* _TASK TO CARRY OUT_
Rewrite these rows with every "none" changed to "blank" and everything else left the same. Leave the pictures out.

* _DATA TO USE_
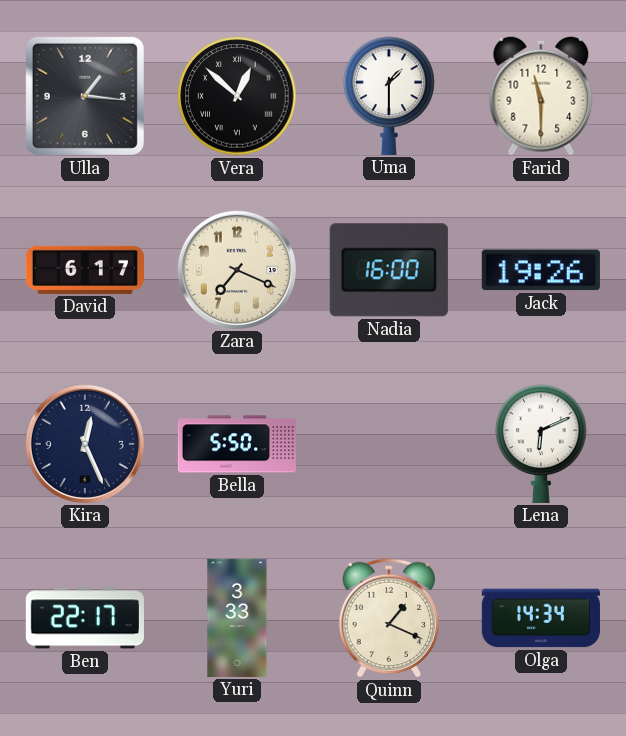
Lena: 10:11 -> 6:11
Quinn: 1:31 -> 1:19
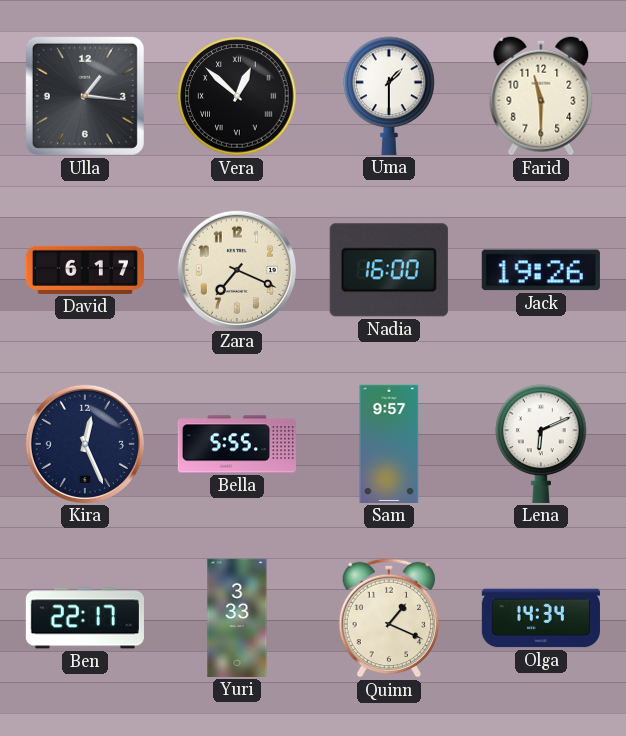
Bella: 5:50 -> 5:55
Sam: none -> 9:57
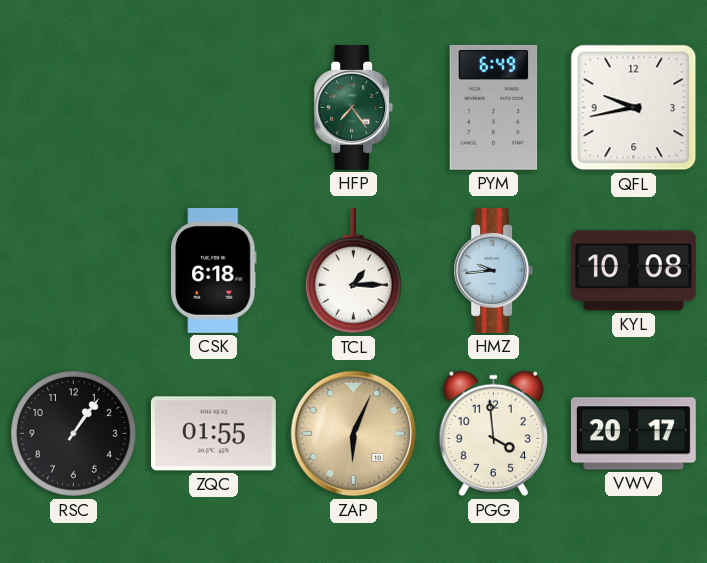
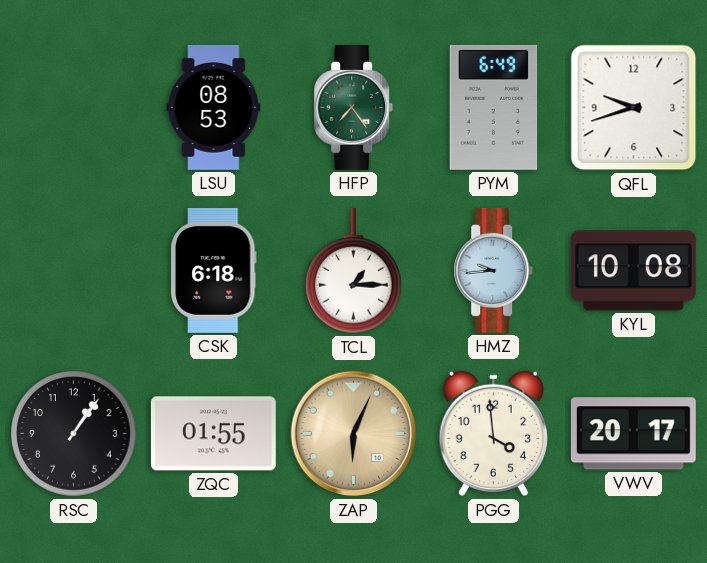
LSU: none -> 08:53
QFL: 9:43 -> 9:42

* _ANSWER FOR THE TASK_
Lena: 10:11 -> 6:11
Quinn: 1:31 -> 1:19
Bella: 5:50 -> 5:55
Sam: blank -> 9:57
LSU: blank -> 08:53
QFL: 9:43 -> 9:42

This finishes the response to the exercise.